[Before-and-after change data]
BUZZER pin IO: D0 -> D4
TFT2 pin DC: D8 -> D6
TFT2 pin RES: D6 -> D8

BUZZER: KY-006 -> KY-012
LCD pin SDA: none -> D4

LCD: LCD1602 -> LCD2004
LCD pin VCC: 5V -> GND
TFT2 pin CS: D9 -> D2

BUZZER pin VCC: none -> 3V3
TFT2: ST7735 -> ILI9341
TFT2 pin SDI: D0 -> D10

---

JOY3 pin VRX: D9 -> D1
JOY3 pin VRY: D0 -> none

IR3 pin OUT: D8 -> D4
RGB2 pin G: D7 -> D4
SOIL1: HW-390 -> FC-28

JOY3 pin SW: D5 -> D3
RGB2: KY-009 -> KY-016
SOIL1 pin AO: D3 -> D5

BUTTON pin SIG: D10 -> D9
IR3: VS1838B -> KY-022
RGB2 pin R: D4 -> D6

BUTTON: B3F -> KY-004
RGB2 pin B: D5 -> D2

* * *

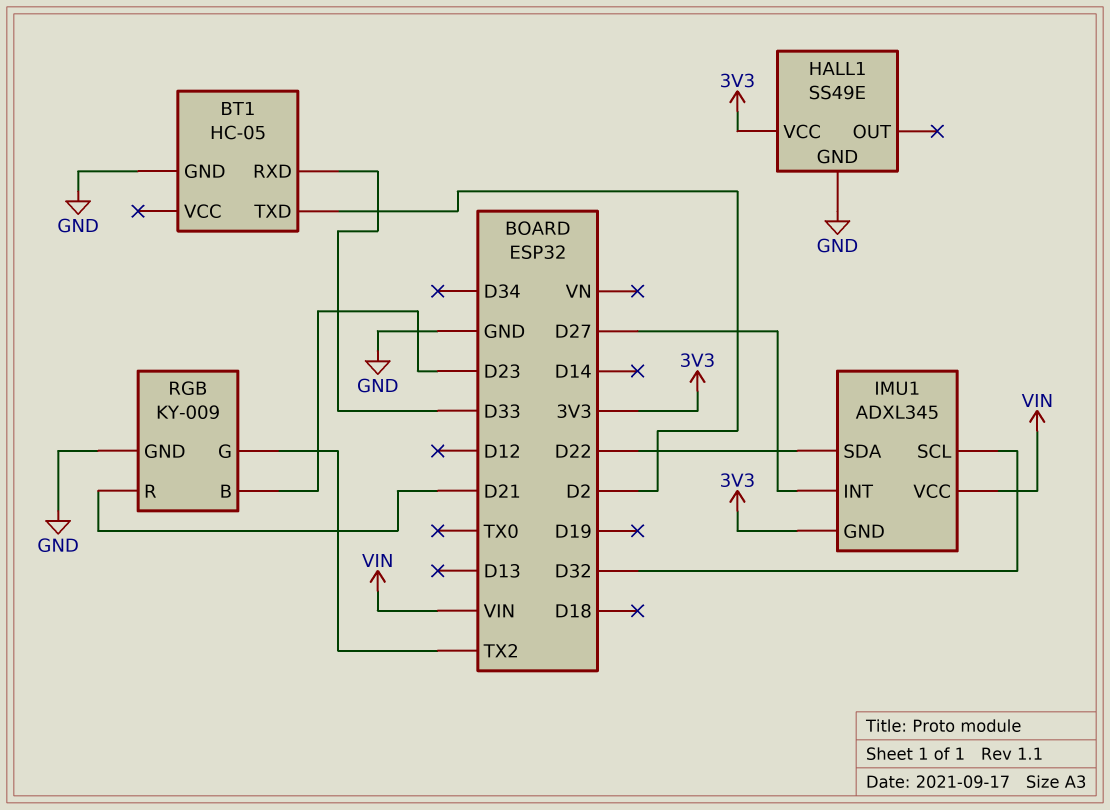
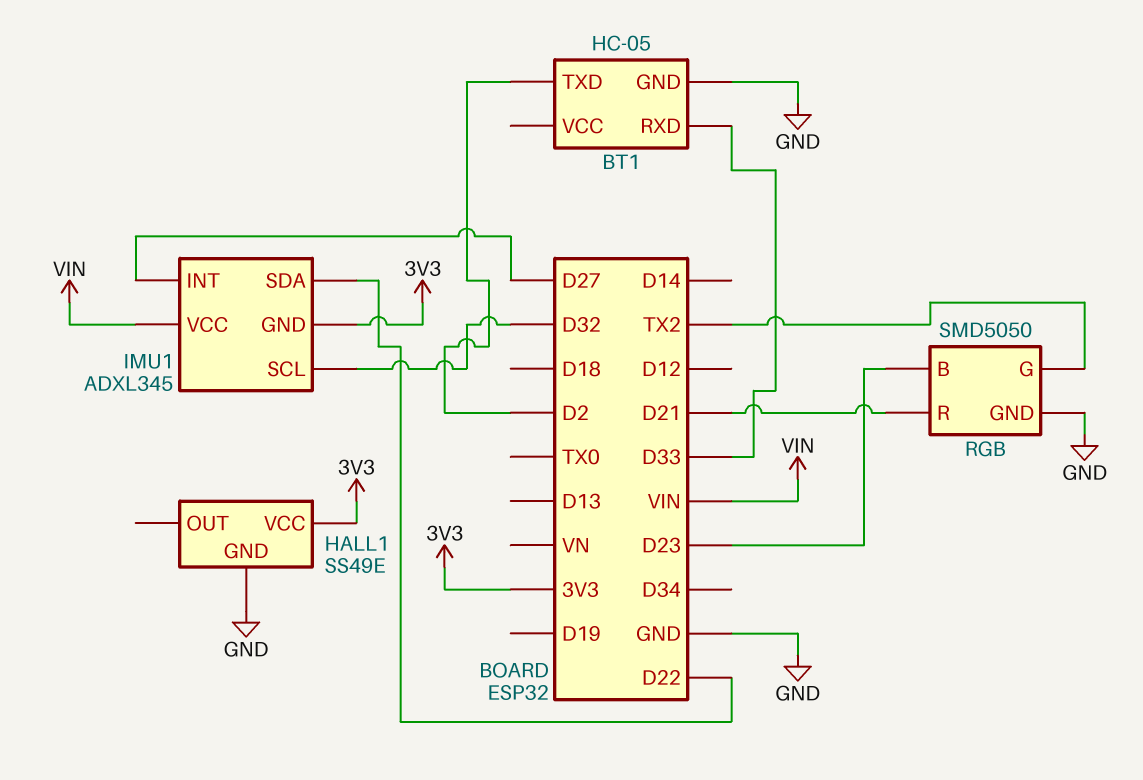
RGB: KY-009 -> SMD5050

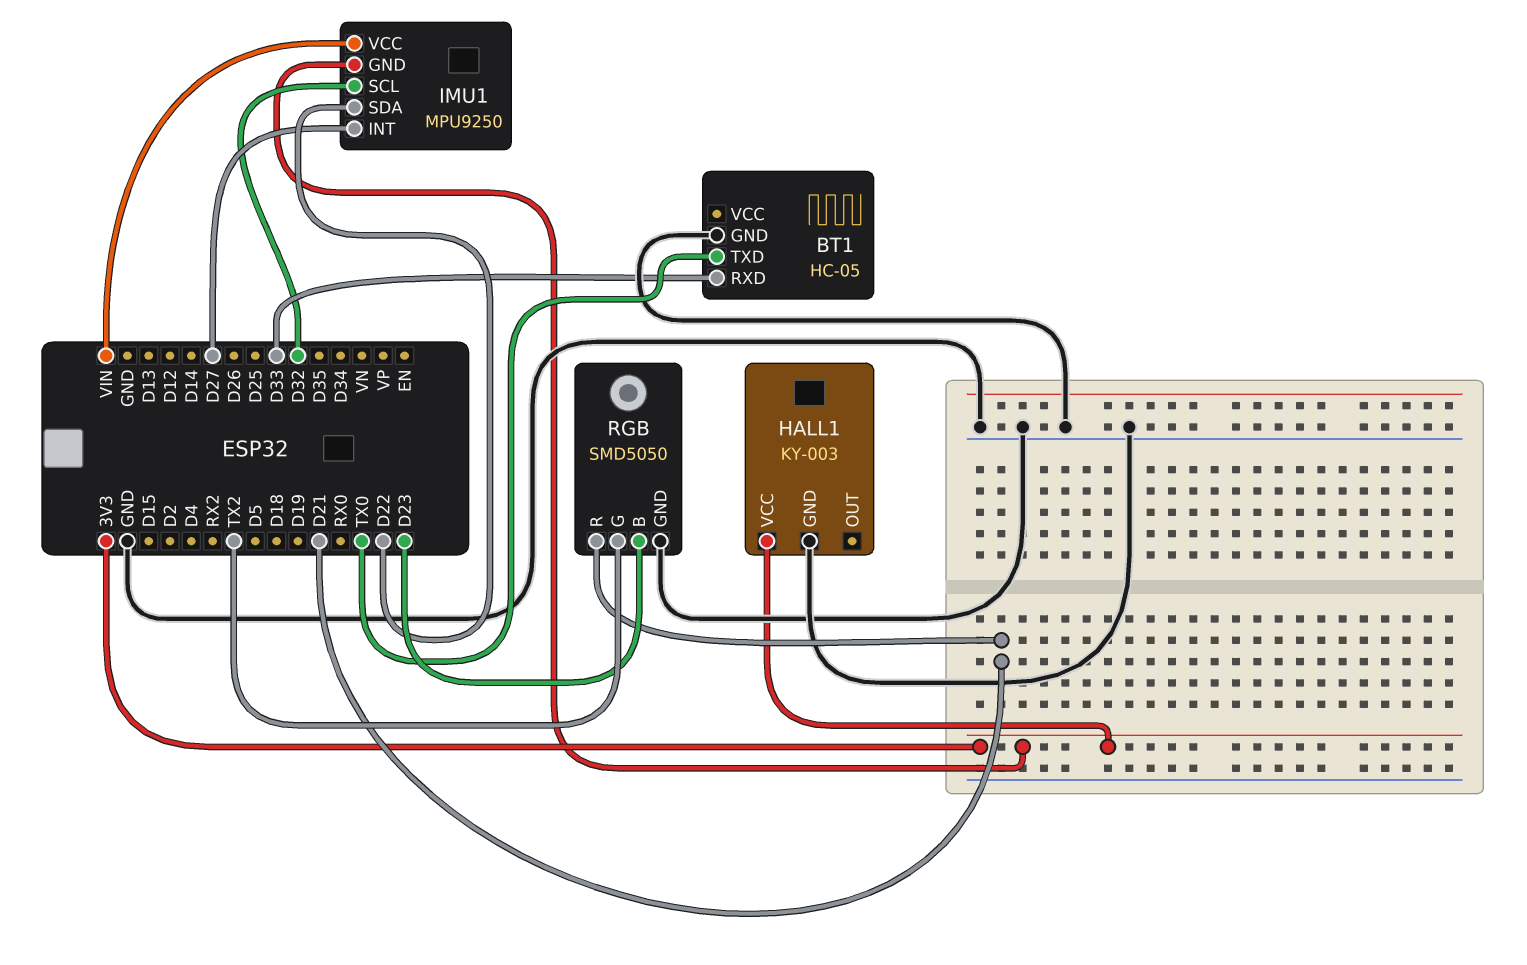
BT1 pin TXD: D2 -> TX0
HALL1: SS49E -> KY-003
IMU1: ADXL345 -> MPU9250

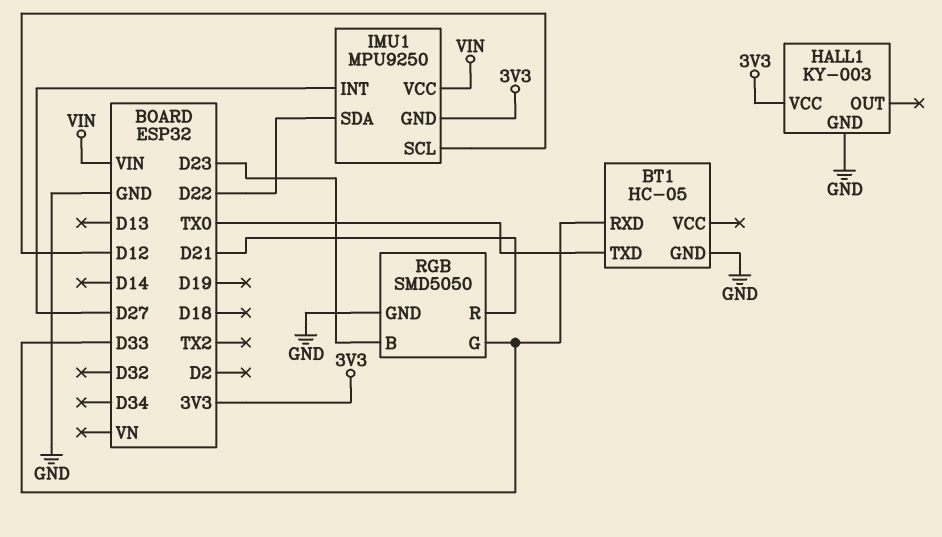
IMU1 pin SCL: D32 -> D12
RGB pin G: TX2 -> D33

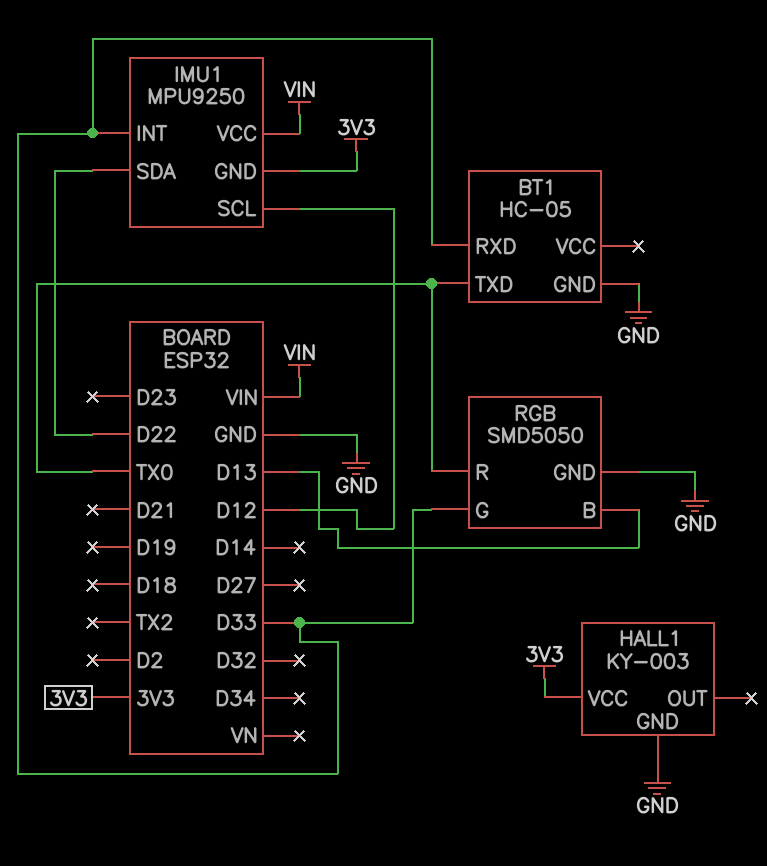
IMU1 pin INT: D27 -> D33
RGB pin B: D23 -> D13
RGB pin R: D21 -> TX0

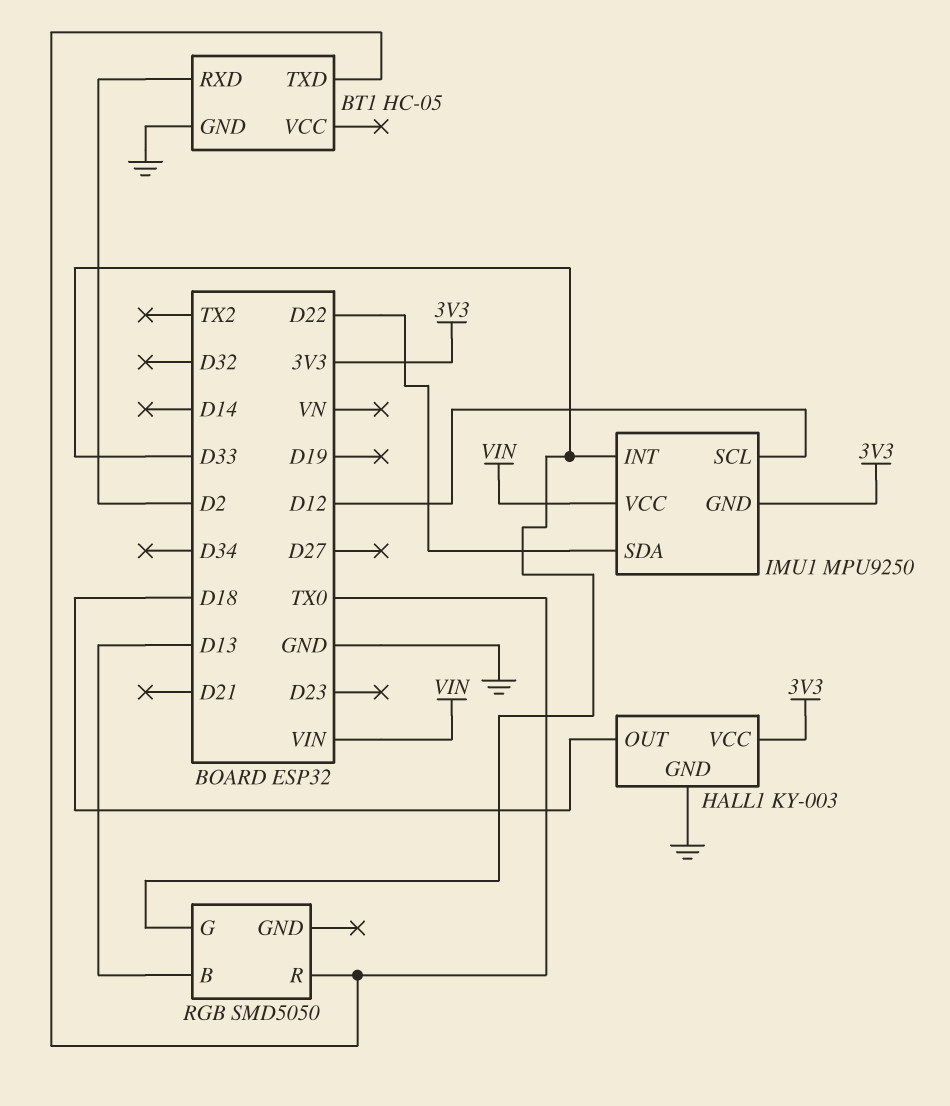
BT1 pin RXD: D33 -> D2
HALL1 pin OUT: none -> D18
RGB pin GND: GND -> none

### Exercise details
If a line of the entries contains "BUZZER", it counts; say how many such lines there are and give only the number.

### Reply to the exercise
3